__What is expected__. When you copy the entries, match them exactly and omit the pictures.

__Entries shown__.
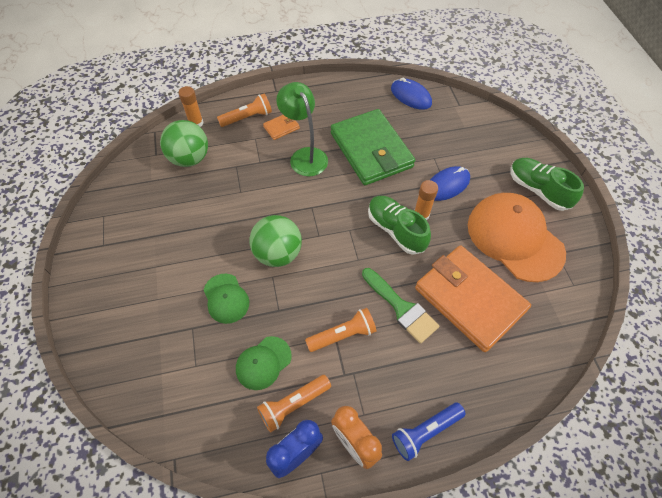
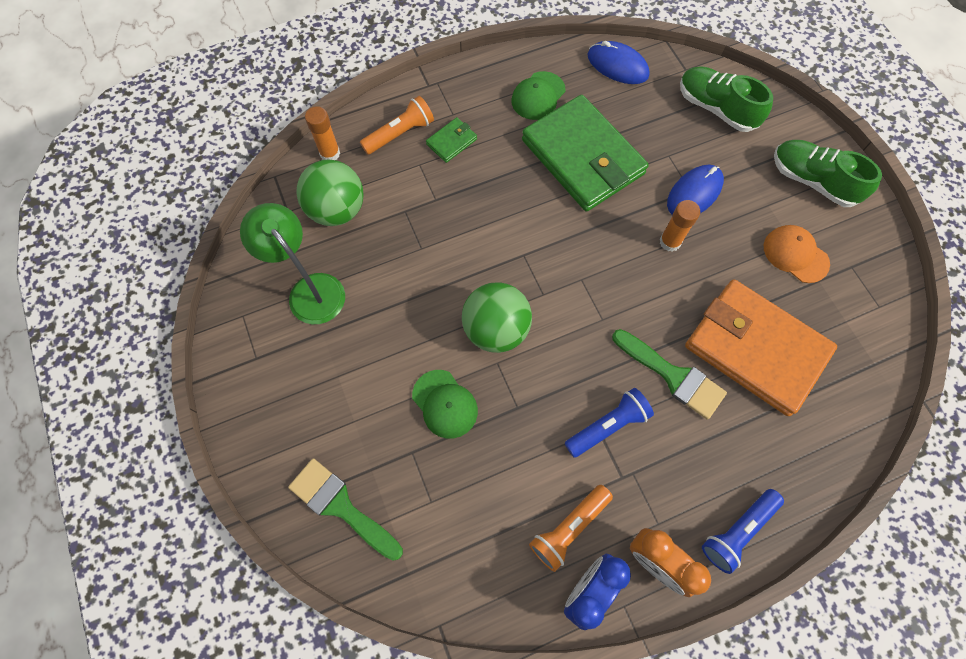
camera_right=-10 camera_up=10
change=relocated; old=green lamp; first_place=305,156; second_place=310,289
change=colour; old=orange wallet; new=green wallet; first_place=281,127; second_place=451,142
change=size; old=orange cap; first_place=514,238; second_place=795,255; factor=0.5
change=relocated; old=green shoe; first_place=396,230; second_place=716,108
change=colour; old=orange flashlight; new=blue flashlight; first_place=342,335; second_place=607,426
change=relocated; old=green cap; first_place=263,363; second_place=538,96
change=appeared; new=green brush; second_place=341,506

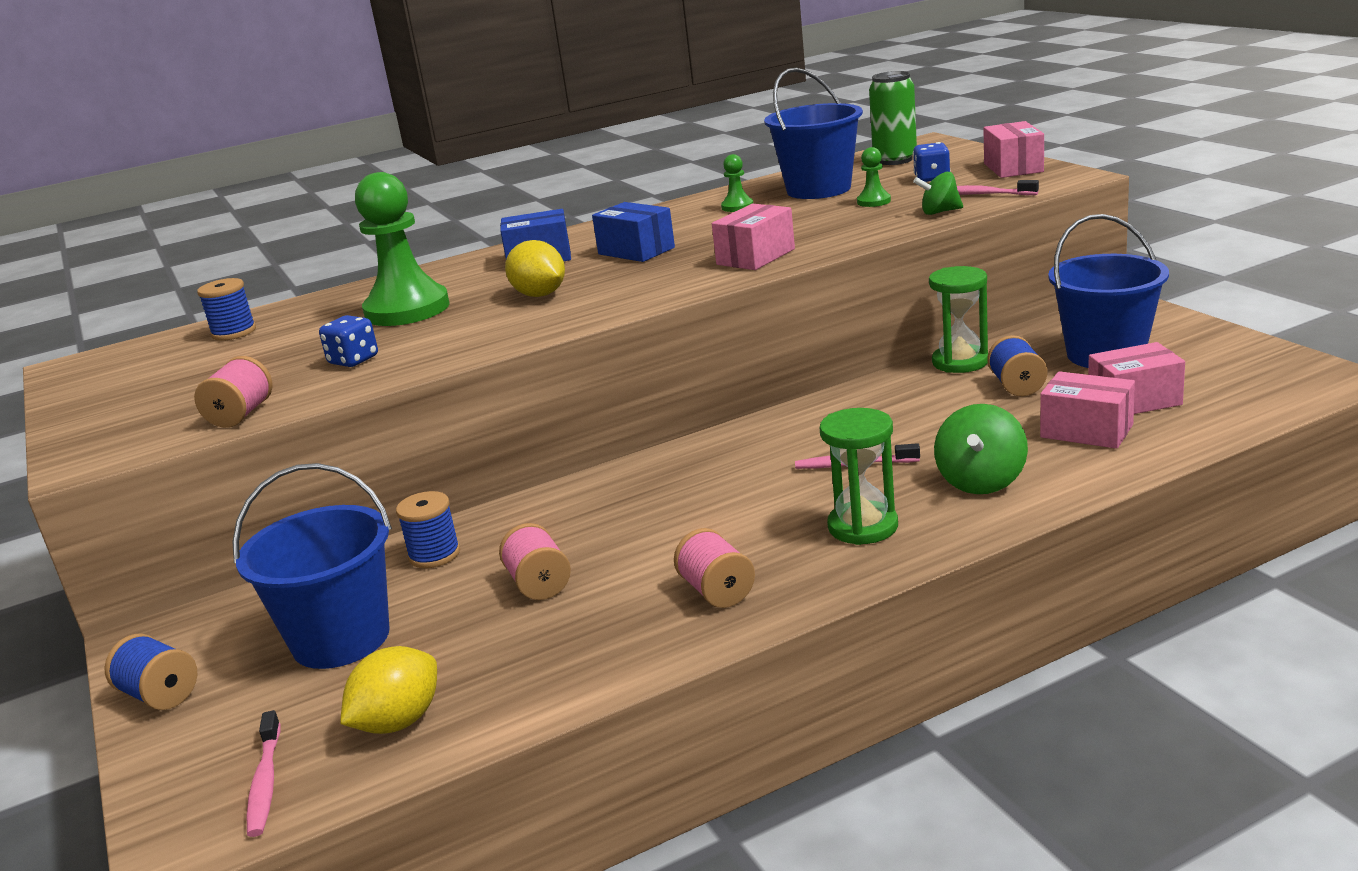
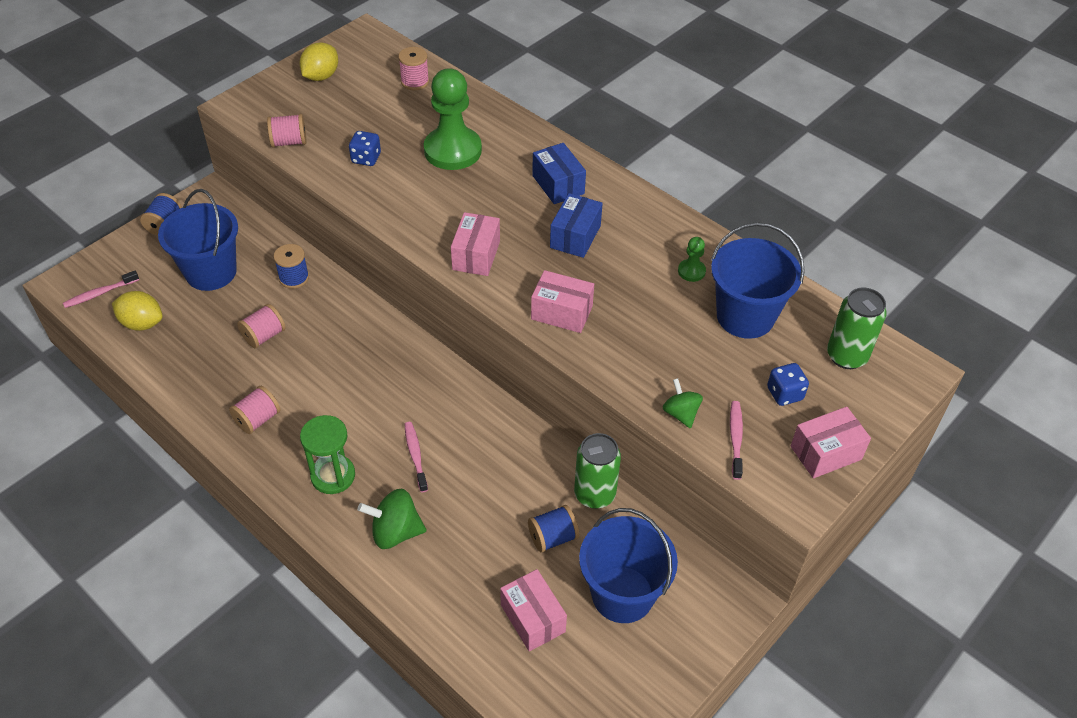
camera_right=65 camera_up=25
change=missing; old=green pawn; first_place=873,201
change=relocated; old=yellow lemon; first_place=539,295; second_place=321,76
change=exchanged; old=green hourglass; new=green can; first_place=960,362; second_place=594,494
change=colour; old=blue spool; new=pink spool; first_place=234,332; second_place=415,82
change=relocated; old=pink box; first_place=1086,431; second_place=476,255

__Response box__.
camera_right=-10 camera_up=10
change=relocated; old=green lamp; first_place=305,156; second_place=310,289
change=colour; old=orange wallet; new=green wallet; first_place=281,127; second_place=451,142
change=size; old=orange cap; first_place=514,238; second_place=795,255; factor=0.5
change=relocated; old=green shoe; first_place=396,230; second_place=716,108
change=colour; old=orange flashlight; new=blue flashlight; first_place=342,335; second_place=607,426
change=relocated; old=green cap; first_place=263,363; second_place=538,96
change=appeared; new=green brush; second_place=341,506

camera_right=65 camera_up=25
change=missing; old=green pawn; first_place=873,201
change=relocated; old=yellow lemon; first_place=539,295; second_place=321,76
change=exchanged; old=green hourglass; new=green can; first_place=960,362; second_place=594,494
change=colour; old=blue spool; new=pink spool; first_place=234,332; second_place=415,82
change=relocated; old=pink box; first_place=1086,431; second_place=476,255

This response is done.